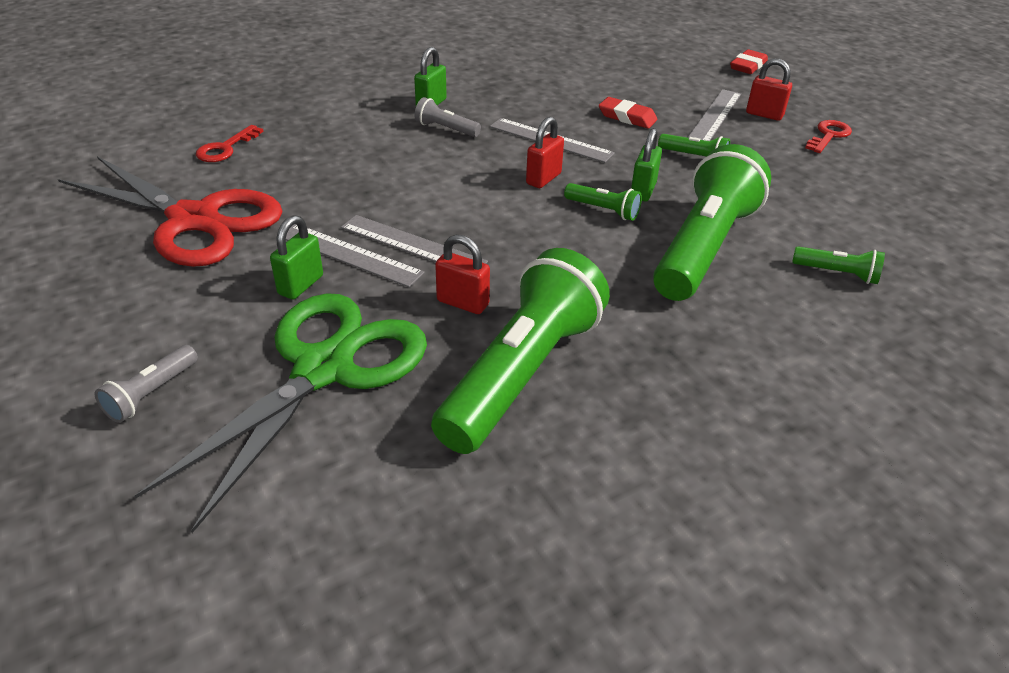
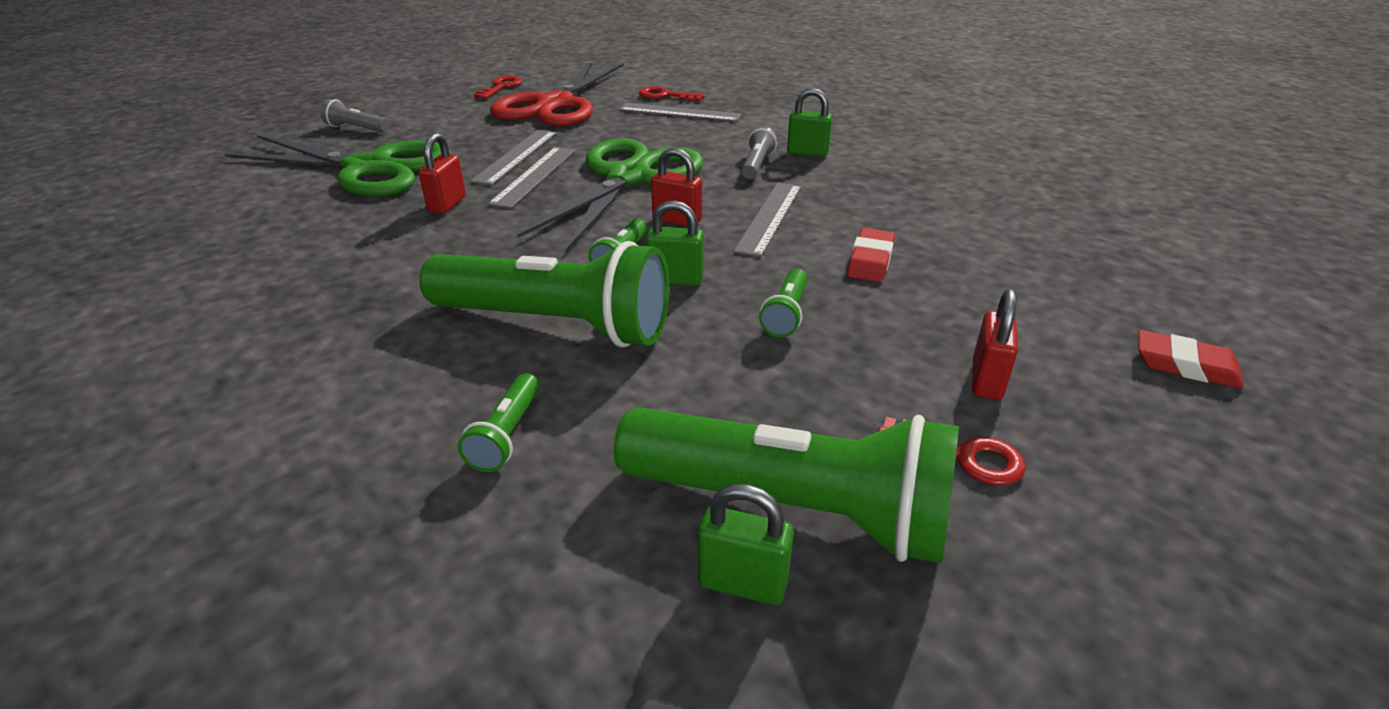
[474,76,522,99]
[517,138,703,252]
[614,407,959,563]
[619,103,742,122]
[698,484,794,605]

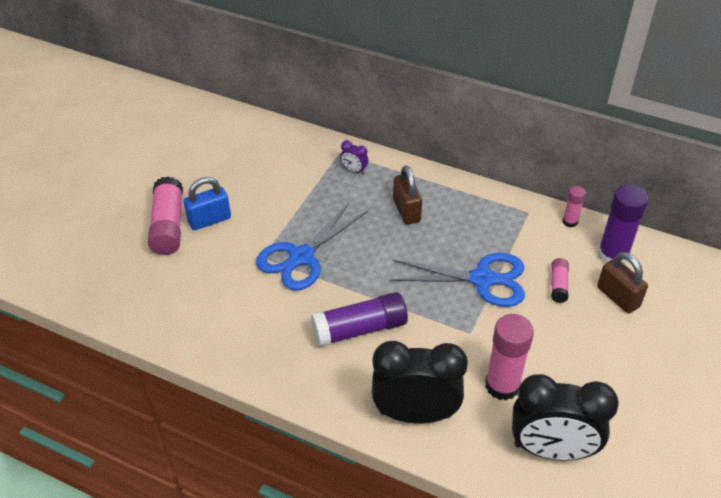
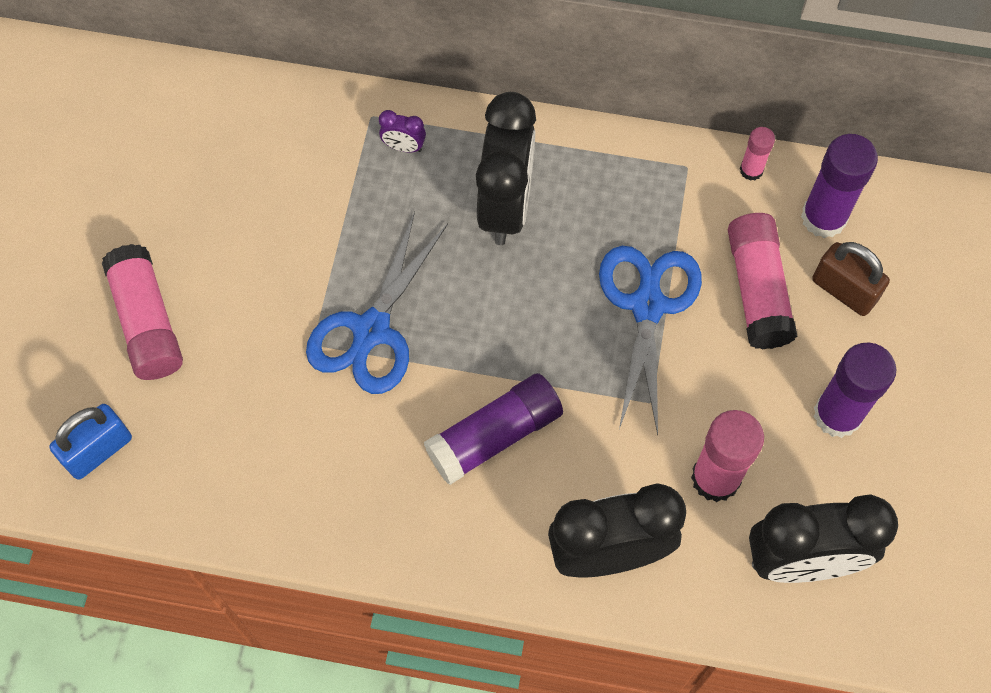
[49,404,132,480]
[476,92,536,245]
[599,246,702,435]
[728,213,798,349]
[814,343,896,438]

Task to complete: Output each record above exactly as written. Skip any pictures.

Solution to this problem:
[474,76,522,99]
[517,138,703,252]
[614,407,959,563]
[619,103,742,122]
[698,484,794,605]

[49,404,132,480]
[476,92,536,245]
[599,246,702,435]
[728,213,798,349]
[814,343,896,438]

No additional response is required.